* [WHAT THE TASK ASKS]
For this exercise, copy exactly every line from the one holding "(1052, 287) = (559, 117): green" through the end of the data, both included. Omit pictures.

━━ RECORDS SHOWN ━━

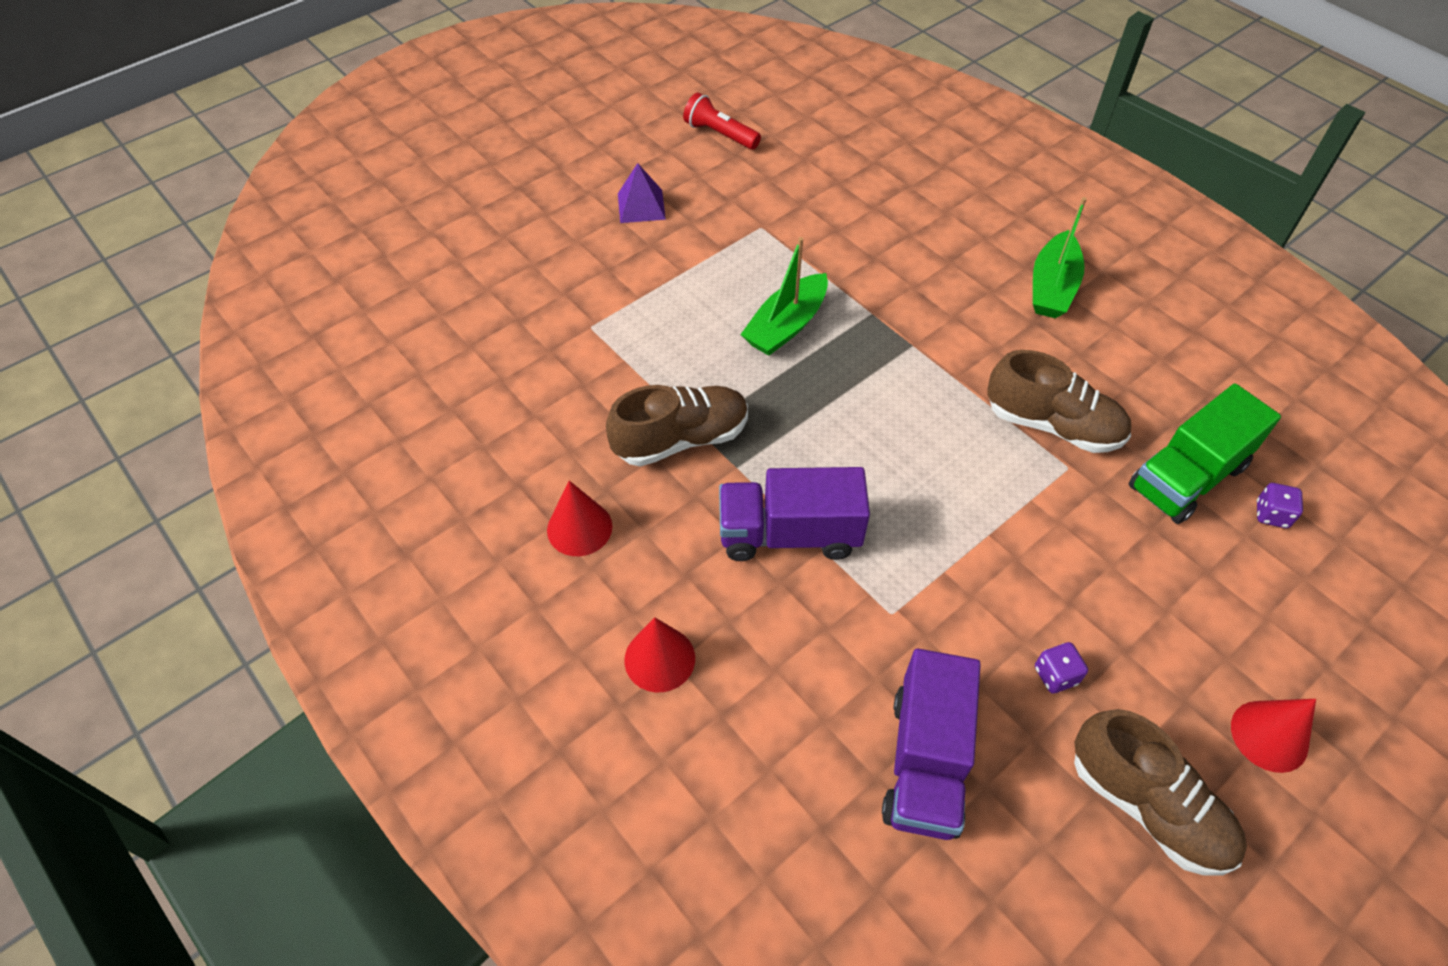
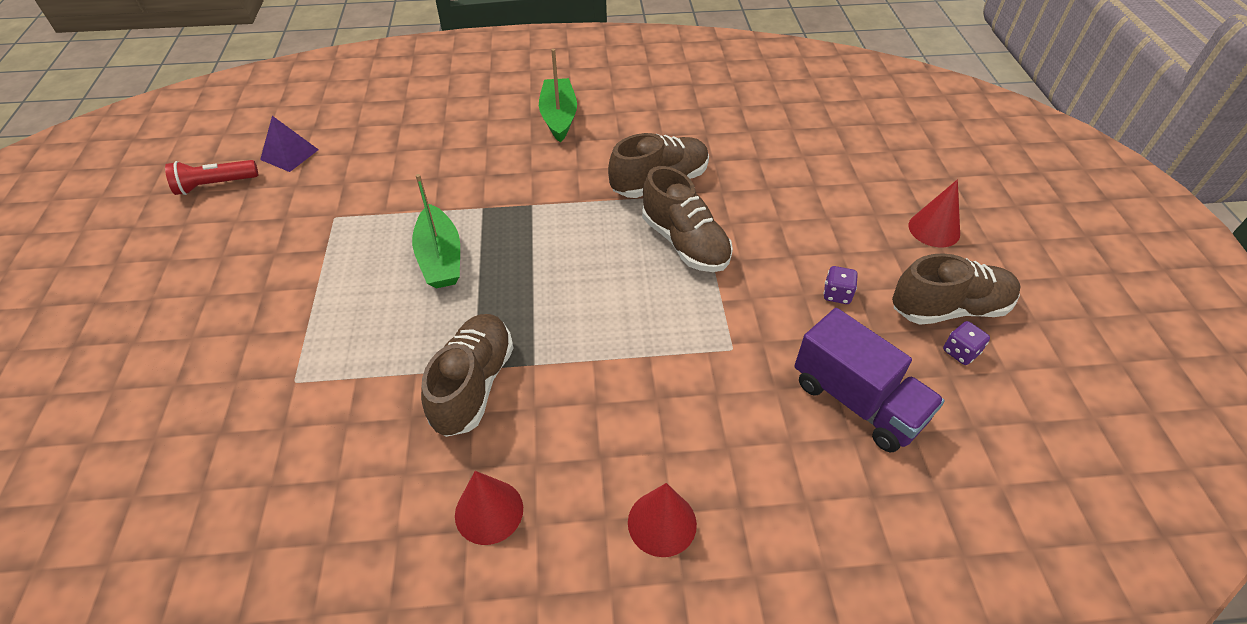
camera: 55 degrees left, 5 degrees down
(641, 206) = (216, 273): purple pyramid -> purple pyramid (289, 154)
(789, 534) = (621, 367): purple truck -> none
(989, 496) = (685, 243): none -> brown shoe
(1052, 287) = (559, 117): green boat -> green boat turned 150 degrees counterclockwise
(1187, 477) = (746, 152): green truck -> none
(1271, 514) = (798, 138): purple dice -> purple dice (960, 352)

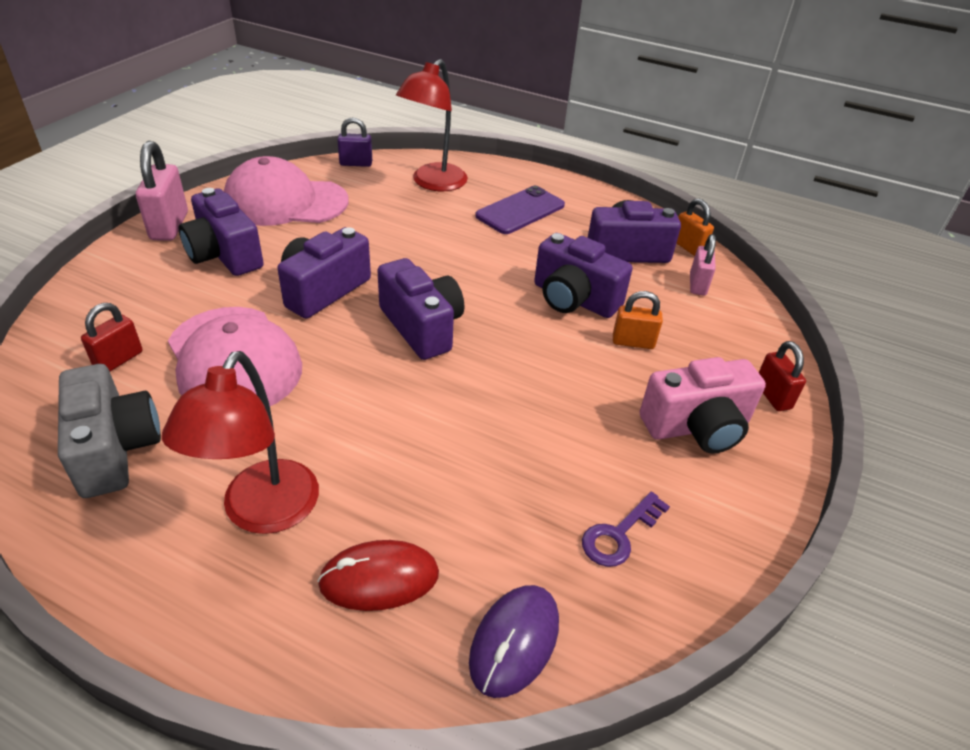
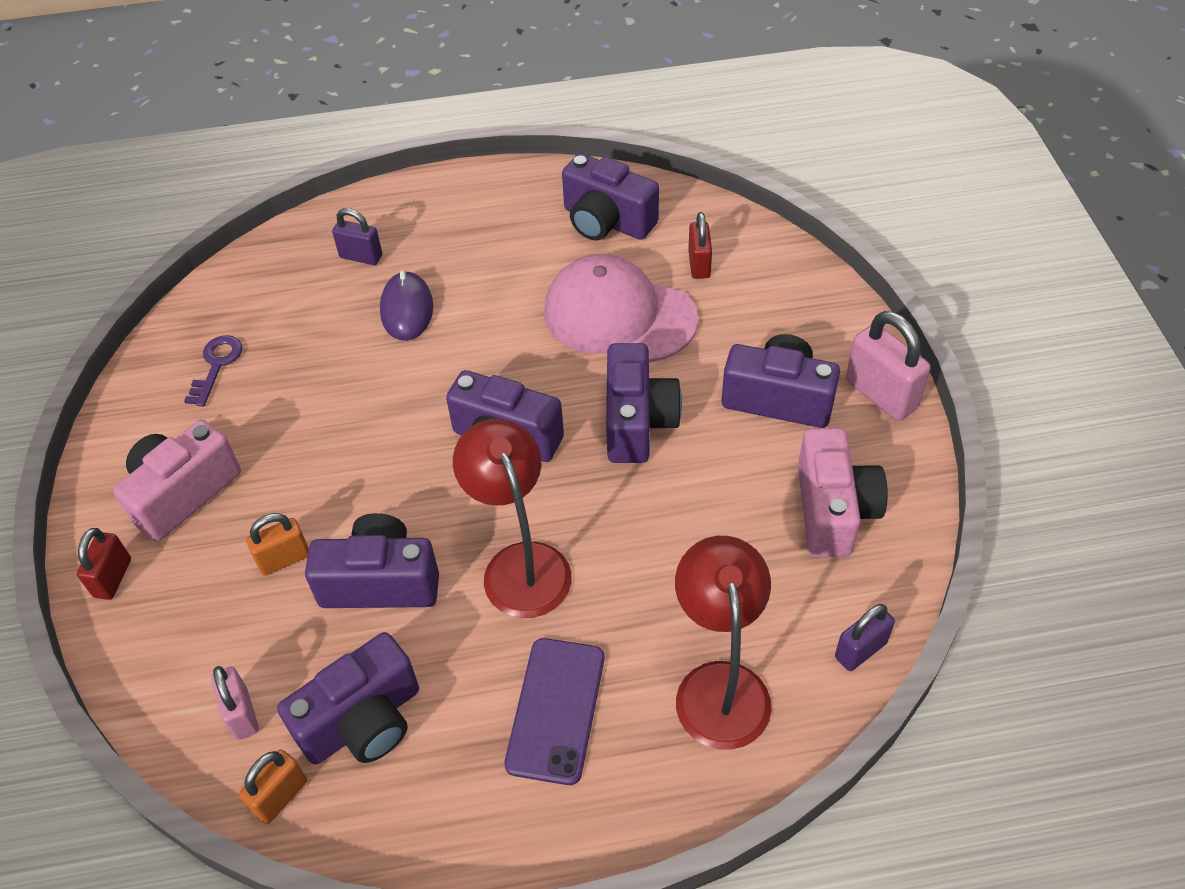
camera: 150 degrees right, 10 degrees up
(115, 449) = (606, 221): grey camera -> purple camera
(262, 513) = (468, 245): red lamp -> red lamp (520, 564)
(285, 202) = (833, 510): pink cap -> pink camera
(379, 578) = (361, 257): red mouse -> purple padlock
(514, 641) = (256, 273): purple mouse -> purple mouse (407, 309)
(688, 247) = (280, 796): orange padlock -> orange padlock turned 75 degrees counterclockwise
(772, 396) = (113, 578): red padlock -> red padlock turned 60 degrees clockwise

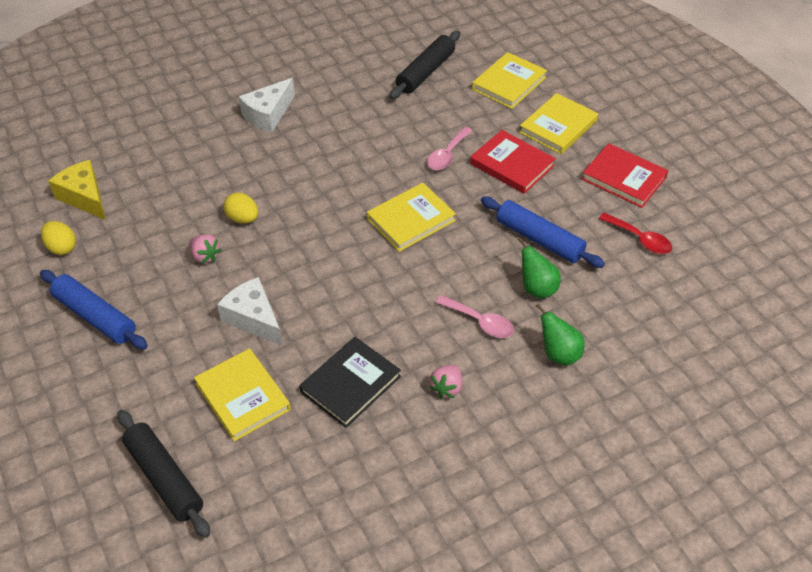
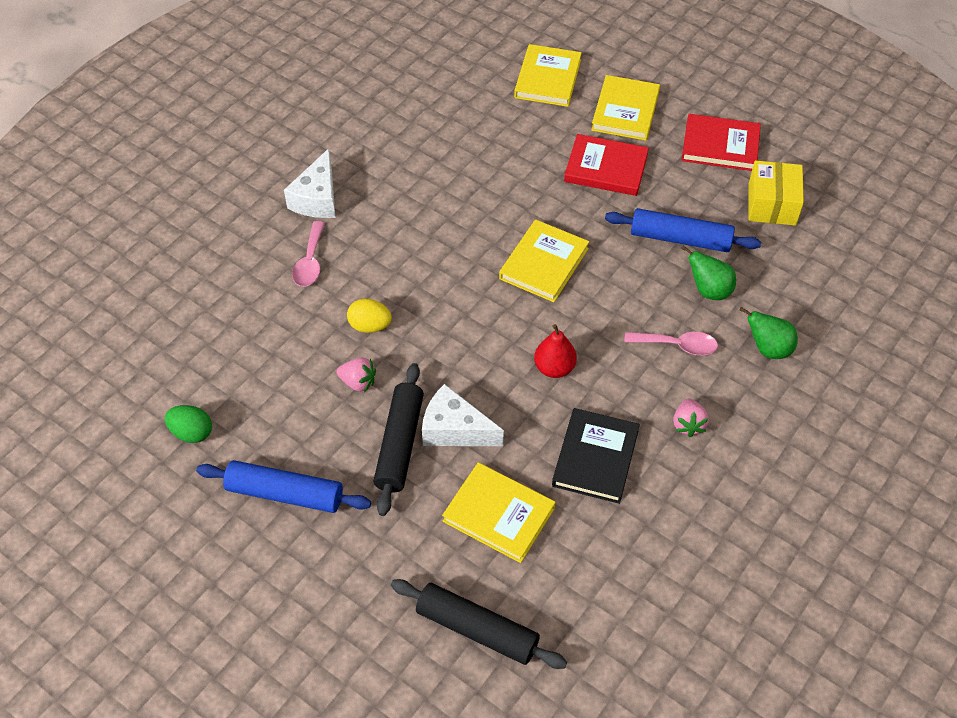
camera: 25 degrees left, 5 degrees up
(62, 247) = (192, 433): yellow egg -> green egg
(84, 197) = (176, 366): yellow cheese -> none
(365, 302) = (554, 368): none -> red pear
(425, 72) = (454, 93): black rolling pin -> black rolling pin (399, 444)
(447, 155) = (535, 180): pink spoon -> pink spoon (310, 262)
(640, 239) = (772, 204): red spoon -> yellow box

━━━

* [COMPLETED EXERCISE]
(1052, 287) = (559, 117): green boat -> green boat turned 150 degrees counterclockwise
(1187, 477) = (746, 152): green truck -> none
(1271, 514) = (798, 138): purple dice -> purple dice (960, 352)

camera: 150 degrees right, 10 degrees up
(115, 449) = (606, 221): grey camera -> purple camera
(262, 513) = (468, 245): red lamp -> red lamp (520, 564)
(285, 202) = (833, 510): pink cap -> pink camera
(379, 578) = (361, 257): red mouse -> purple padlock
(514, 641) = (256, 273): purple mouse -> purple mouse (407, 309)
(688, 247) = (280, 796): orange padlock -> orange padlock turned 75 degrees counterclockwise
(772, 396) = (113, 578): red padlock -> red padlock turned 60 degrees clockwise

camera: 25 degrees left, 5 degrees up
(62, 247) = (192, 433): yellow egg -> green egg
(84, 197) = (176, 366): yellow cheese -> none
(365, 302) = (554, 368): none -> red pear
(425, 72) = (454, 93): black rolling pin -> black rolling pin (399, 444)
(447, 155) = (535, 180): pink spoon -> pink spoon (310, 262)
(640, 239) = (772, 204): red spoon -> yellow box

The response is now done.